→ **Brief**:
When you write out the listing, keep every character and omit the pictures.

→ **Given data**:
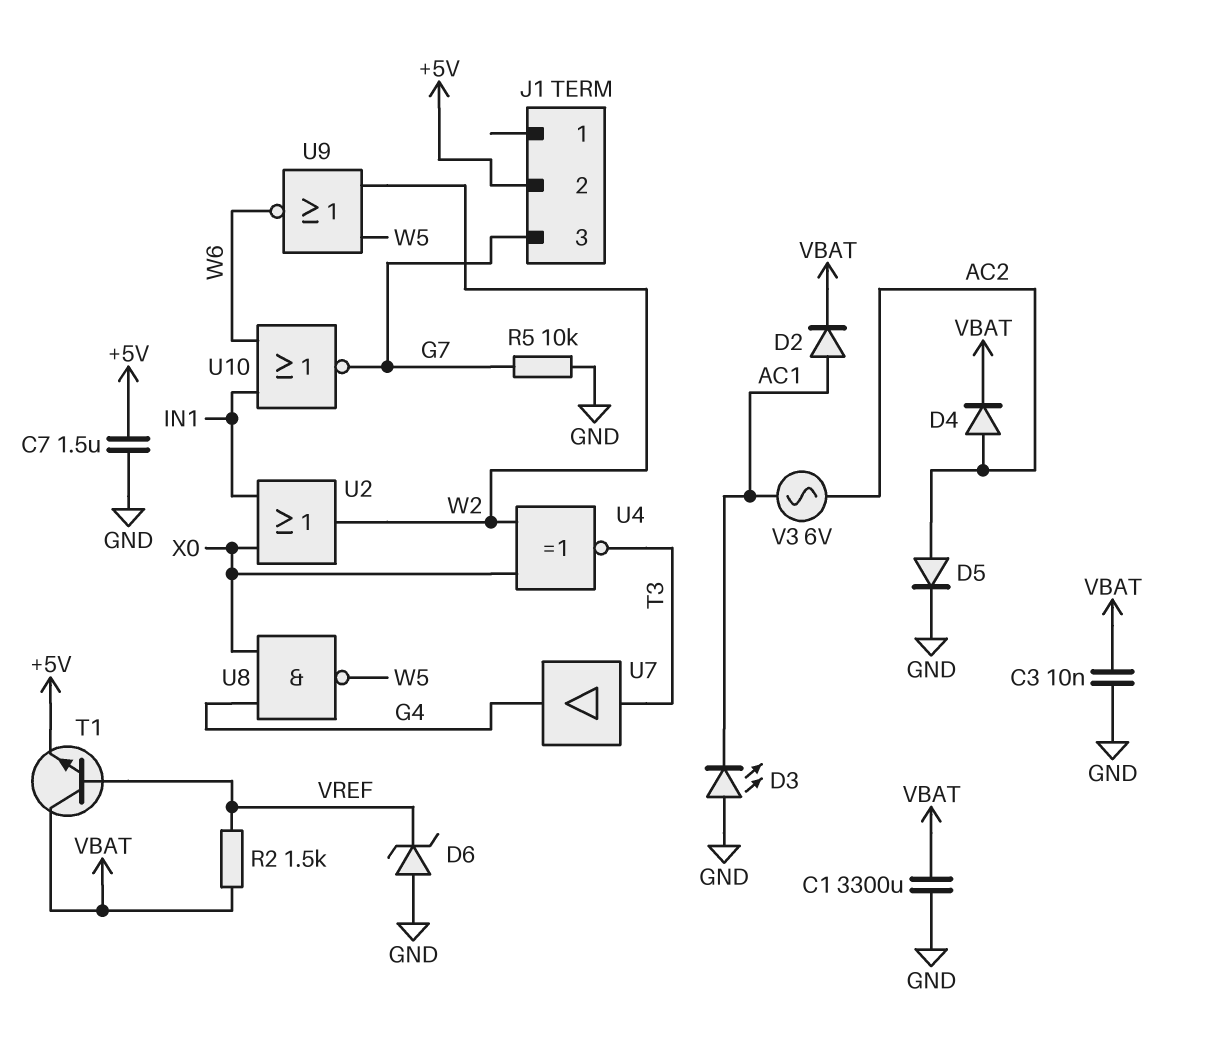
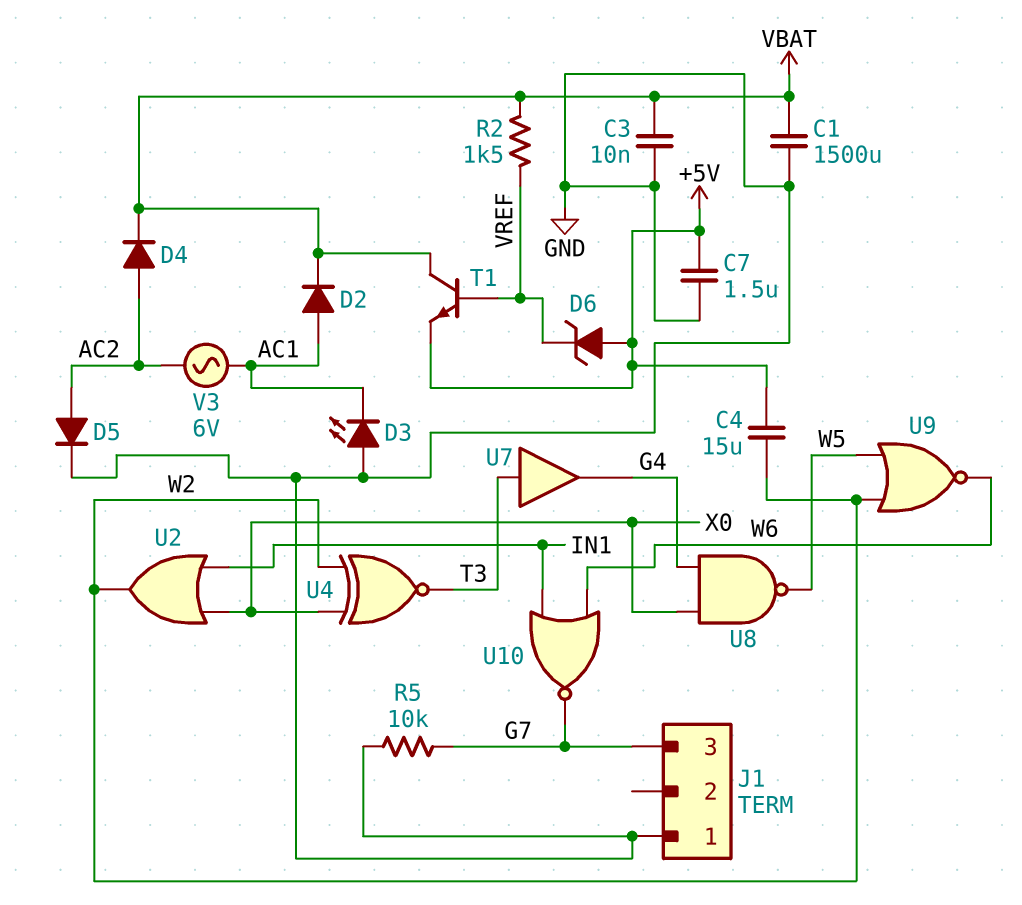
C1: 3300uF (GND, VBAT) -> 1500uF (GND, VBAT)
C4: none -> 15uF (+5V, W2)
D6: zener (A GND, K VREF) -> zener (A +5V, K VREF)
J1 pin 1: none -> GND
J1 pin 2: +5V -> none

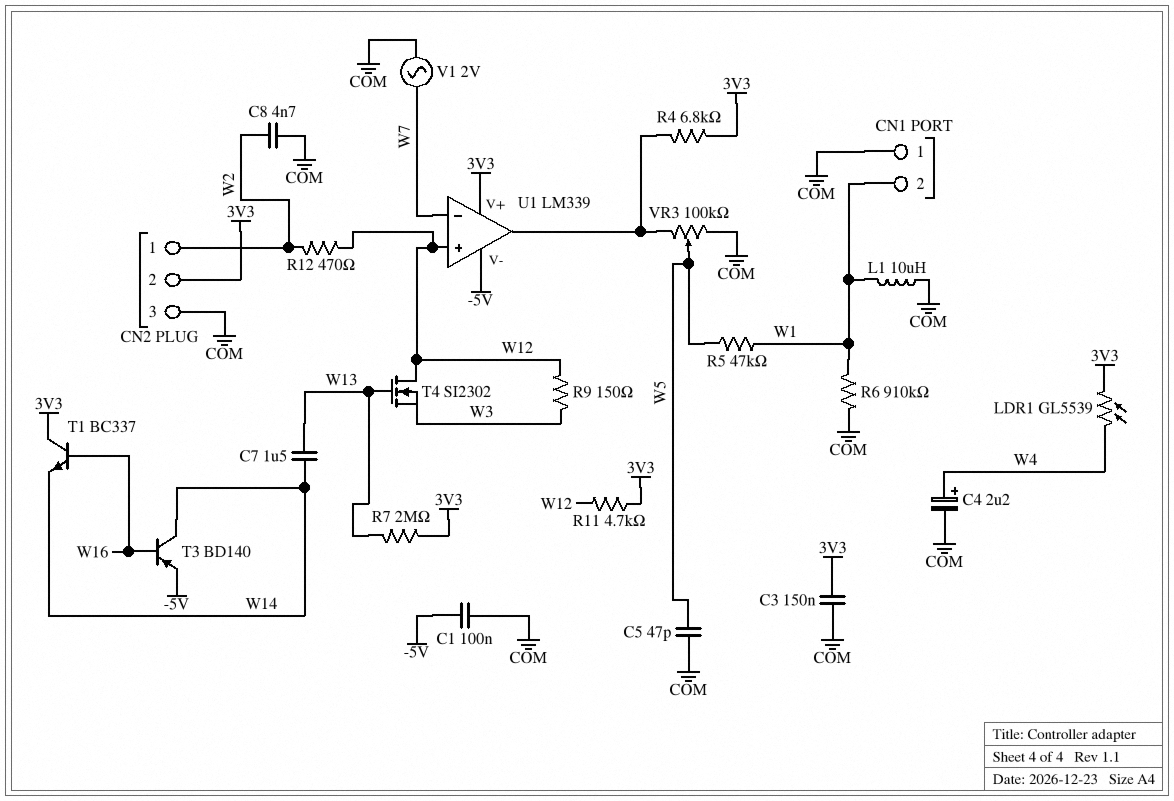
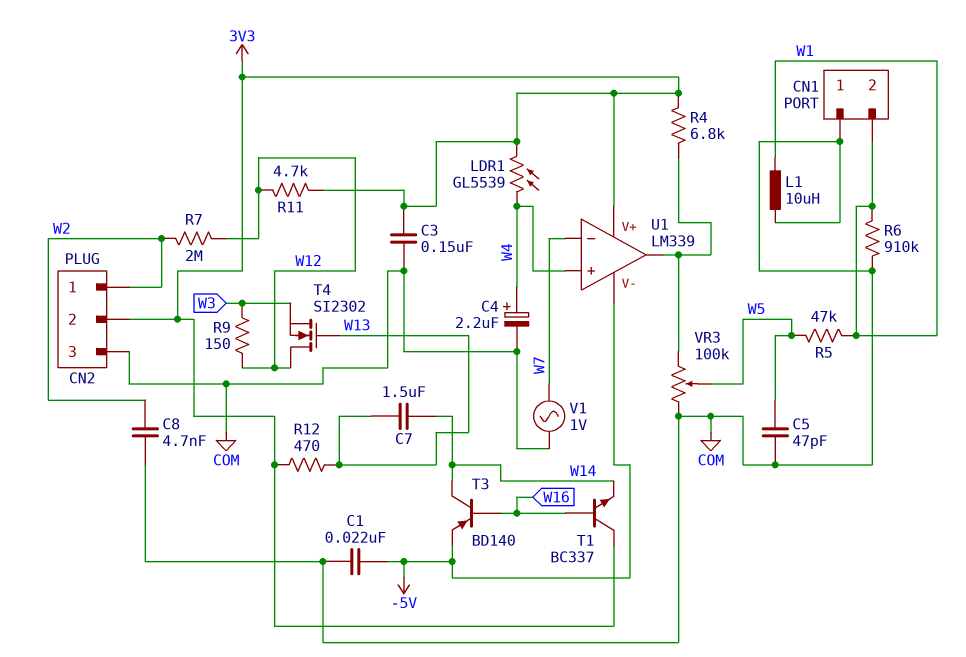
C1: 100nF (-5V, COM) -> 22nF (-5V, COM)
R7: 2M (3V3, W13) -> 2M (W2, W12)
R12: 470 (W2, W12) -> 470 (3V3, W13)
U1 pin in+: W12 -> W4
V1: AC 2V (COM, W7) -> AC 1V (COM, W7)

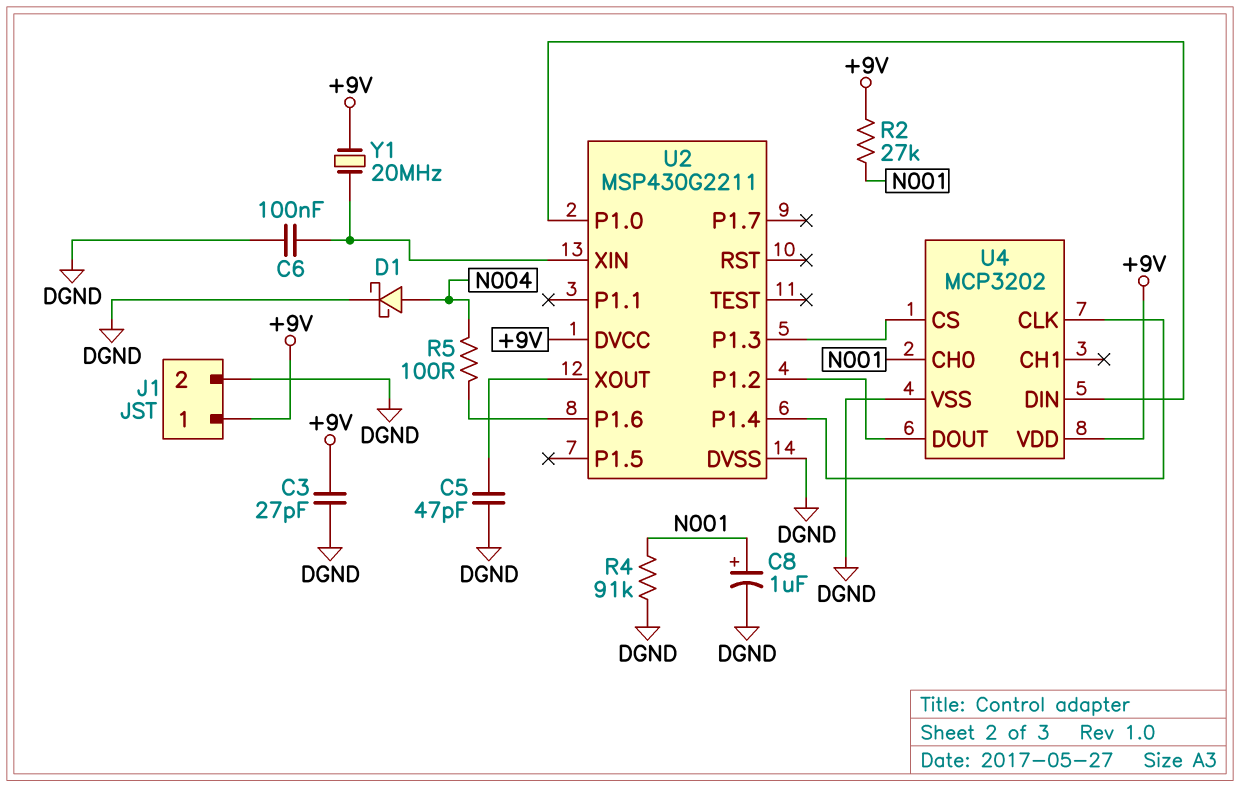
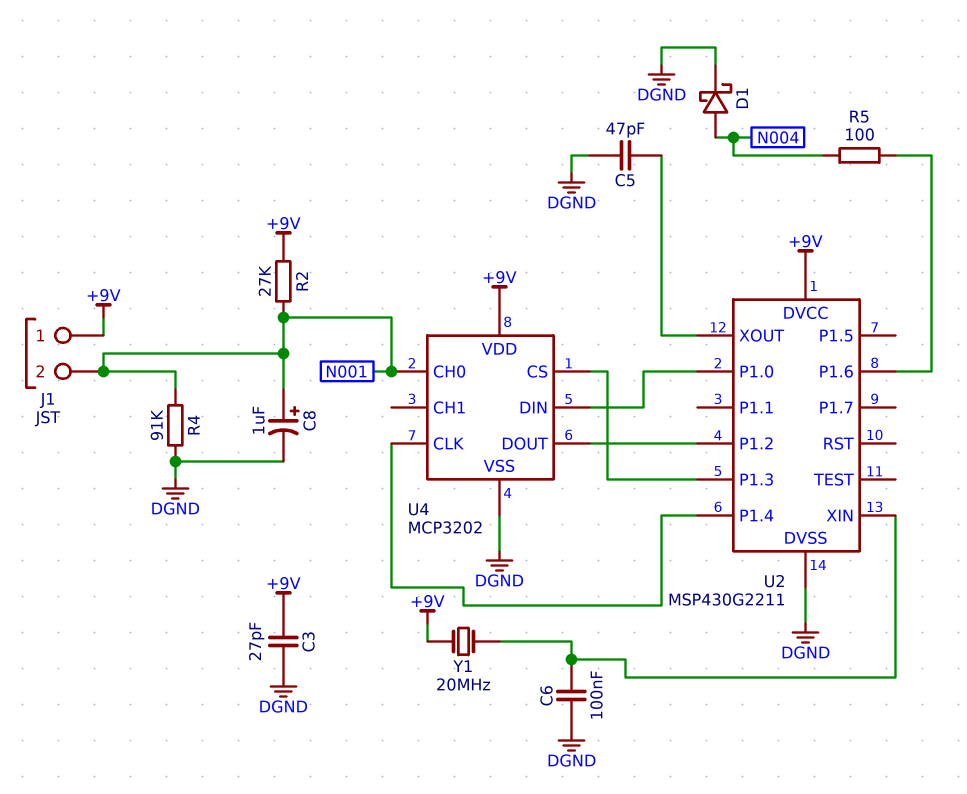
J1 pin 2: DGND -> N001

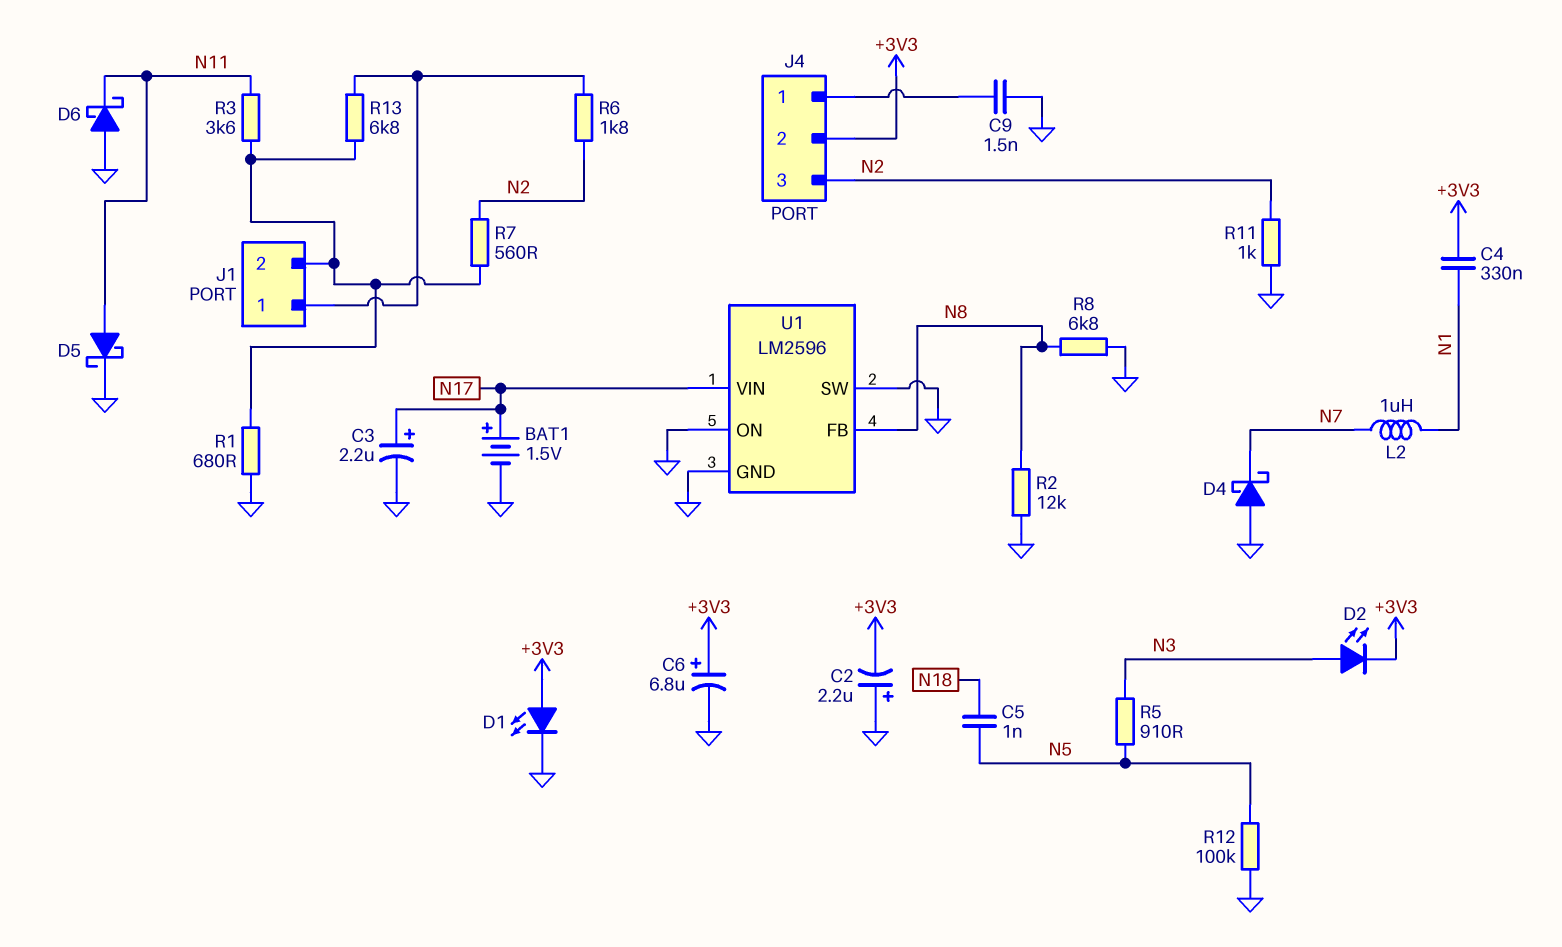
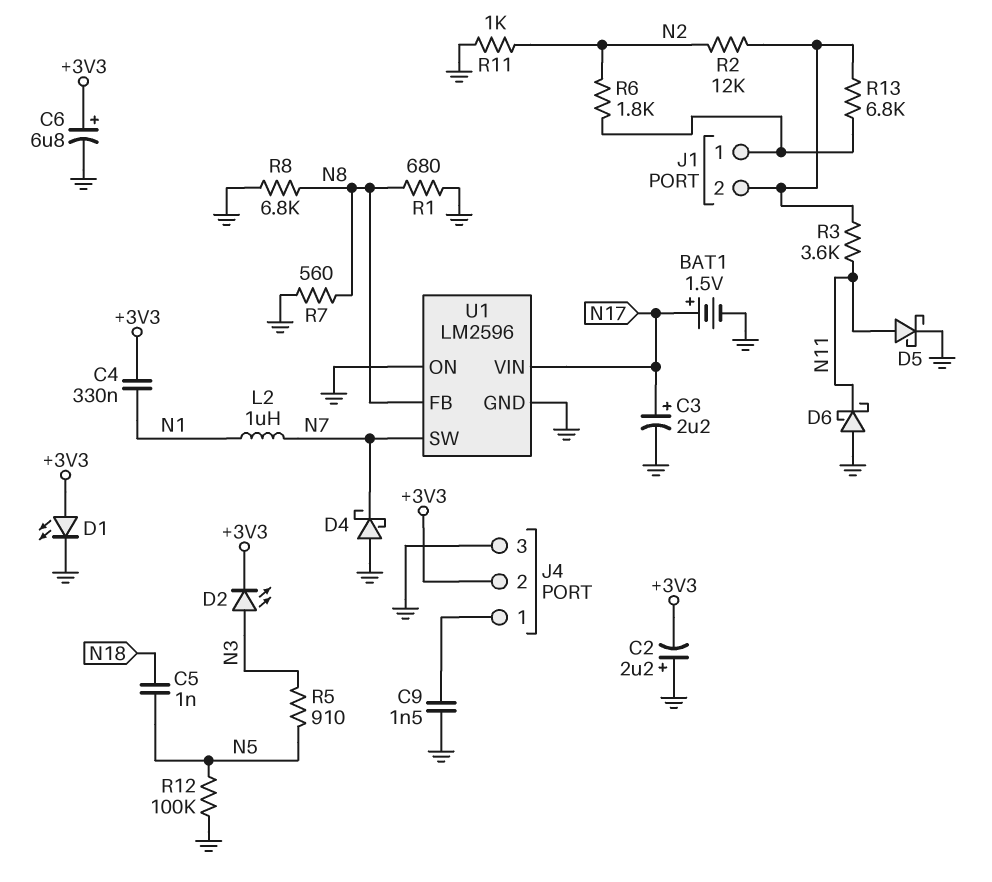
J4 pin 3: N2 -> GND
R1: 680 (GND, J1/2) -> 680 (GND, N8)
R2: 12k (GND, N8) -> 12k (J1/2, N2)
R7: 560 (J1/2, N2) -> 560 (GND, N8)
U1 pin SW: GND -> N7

→ **Solved exercise**:
C1: 3300uF (GND, VBAT) -> 1500uF (GND, VBAT)
C4: none -> 15uF (+5V, W2)
D6: zener (A GND, K VREF) -> zener (A +5V, K VREF)
J1 pin 1: none -> GND
J1 pin 2: +5V -> none

C1: 100nF (-5V, COM) -> 22nF (-5V, COM)
R7: 2M (3V3, W13) -> 2M (W2, W12)
R12: 470 (W2, W12) -> 470 (3V3, W13)
U1 pin in+: W12 -> W4
V1: AC 2V (COM, W7) -> AC 1V (COM, W7)

J1 pin 2: DGND -> N001

J4 pin 3: N2 -> GND
R1: 680 (GND, J1/2) -> 680 (GND, N8)
R2: 12k (GND, N8) -> 12k (J1/2, N2)
R7: 560 (J1/2, N2) -> 560 (GND, N8)
U1 pin SW: GND -> N7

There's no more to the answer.